EXERCISE GOAL: Print the records below exactly, and do not carry over any picture.

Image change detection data
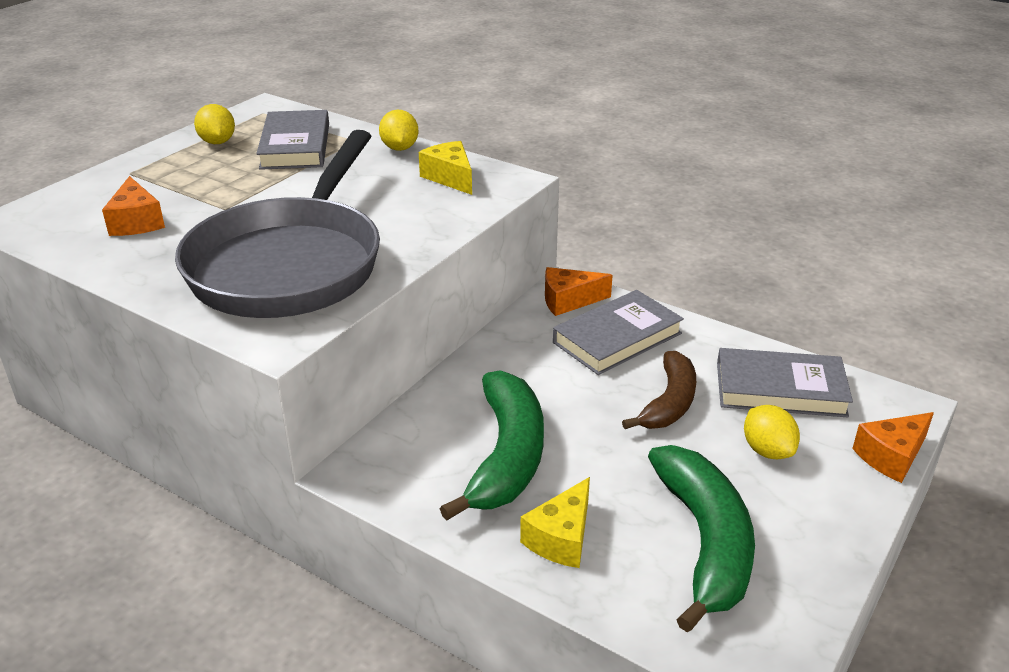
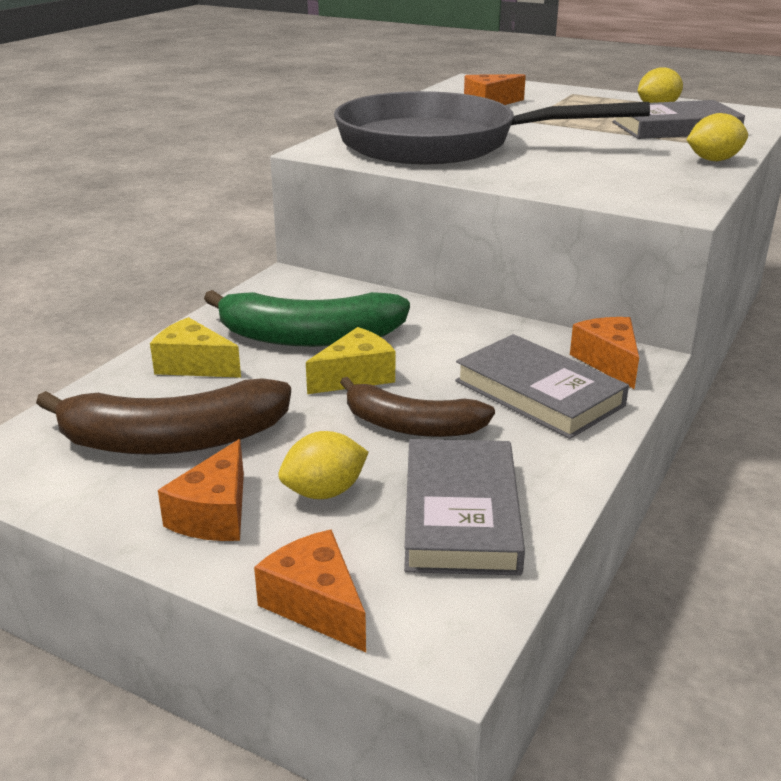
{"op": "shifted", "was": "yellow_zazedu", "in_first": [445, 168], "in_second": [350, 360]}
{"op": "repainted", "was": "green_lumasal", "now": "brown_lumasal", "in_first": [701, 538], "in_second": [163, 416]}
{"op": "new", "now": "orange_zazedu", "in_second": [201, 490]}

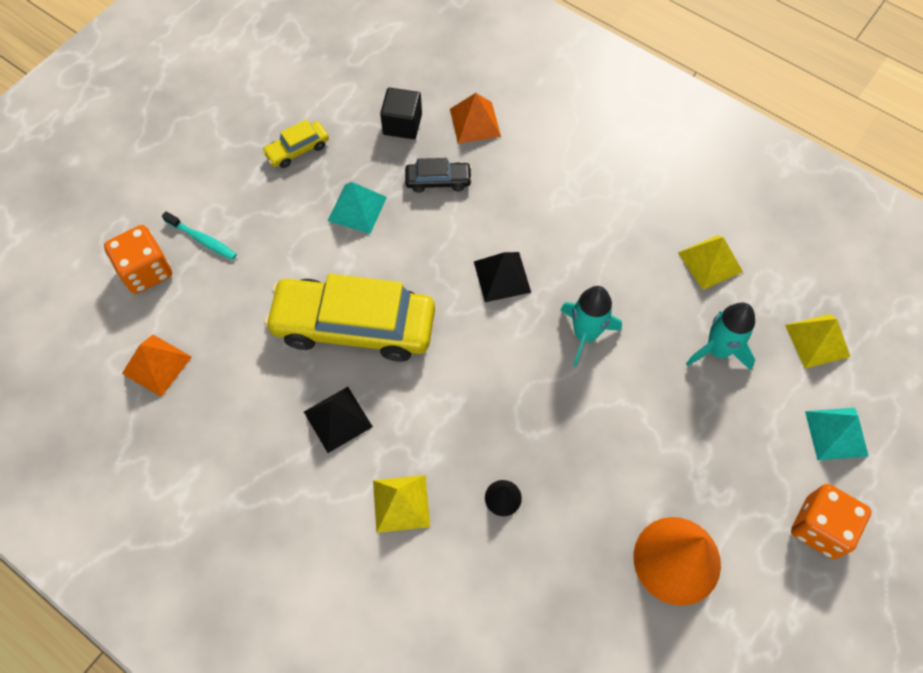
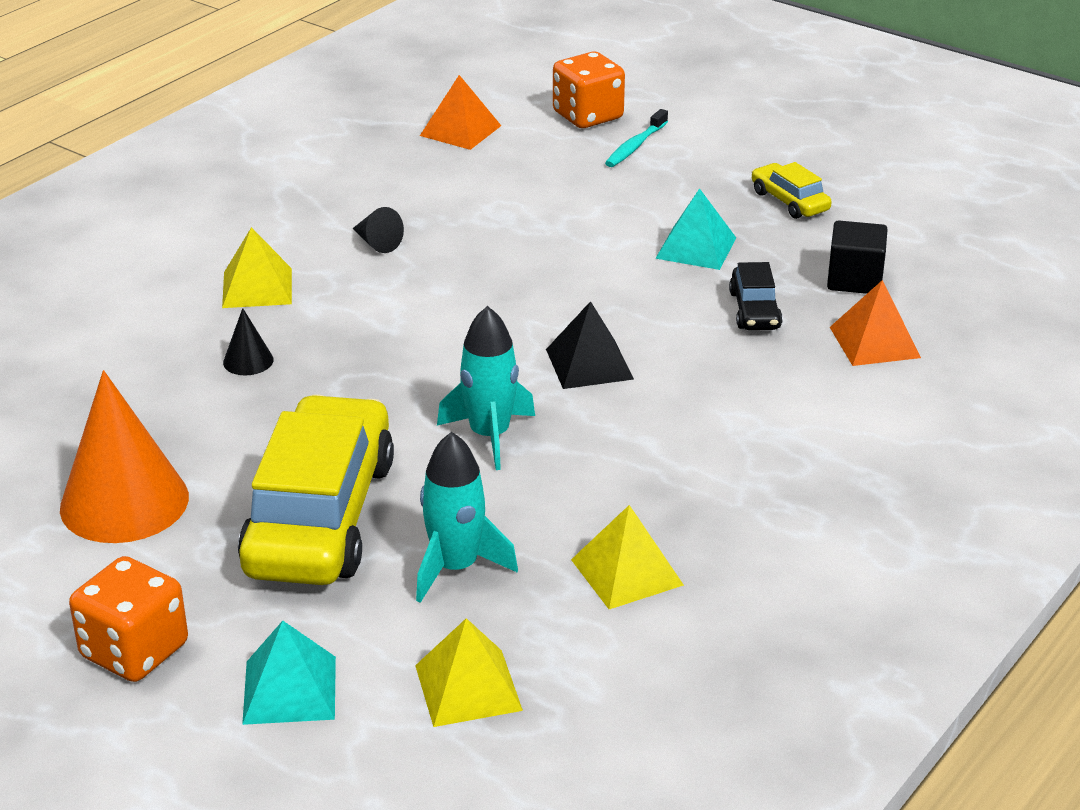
{"op": "shifted", "was": "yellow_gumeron", "in_first": [349, 318], "in_second": [316, 489]}
{"op": "swapped", "was": "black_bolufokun", "now": "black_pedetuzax", "in_first": [338, 420], "in_second": [378, 230]}

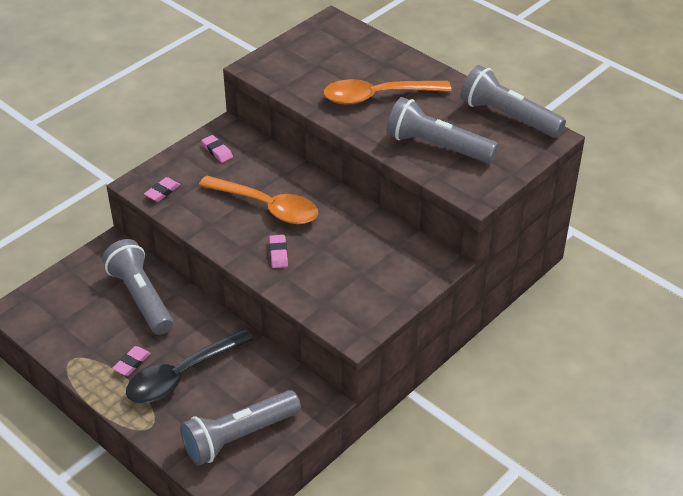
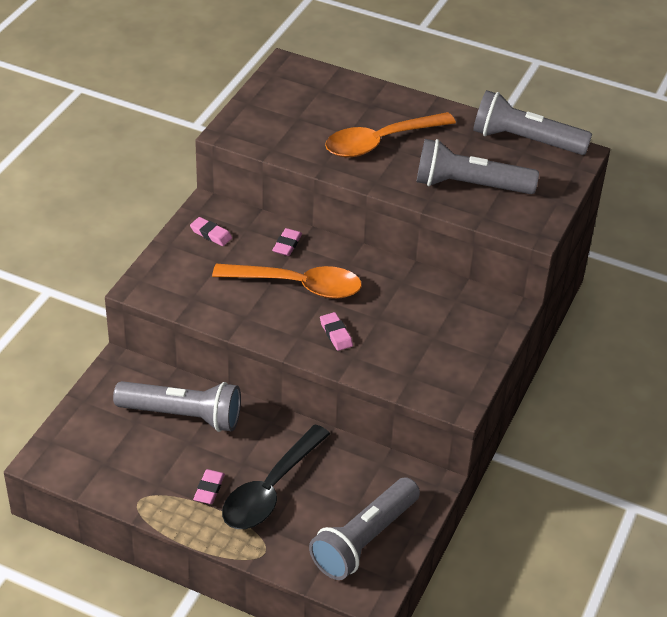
{"op": "shifted", "was": "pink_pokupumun", "in_first": [162, 189], "in_second": [287, 242]}
{"op": "rotated", "was": "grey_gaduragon", "in_first": [137, 287], "in_second": [177, 406], "clockwise": 150}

RESPONSE AREA:
{"op": "shifted", "was": "yellow_zazedu", "in_first": [445, 168], "in_second": [350, 360]}
{"op": "repainted", "was": "green_lumasal", "now": "brown_lumasal", "in_first": [701, 538], "in_second": [163, 416]}
{"op": "new", "now": "orange_zazedu", "in_second": [201, 490]}

{"op": "shifted", "was": "yellow_gumeron", "in_first": [349, 318], "in_second": [316, 489]}
{"op": "swapped", "was": "black_bolufokun", "now": "black_pedetuzax", "in_first": [338, 420], "in_second": [378, 230]}

{"op": "shifted", "was": "pink_pokupumun", "in_first": [162, 189], "in_second": [287, 242]}
{"op": "rotated", "was": "grey_gaduragon", "in_first": [137, 287], "in_second": [177, 406], "clockwise": 150}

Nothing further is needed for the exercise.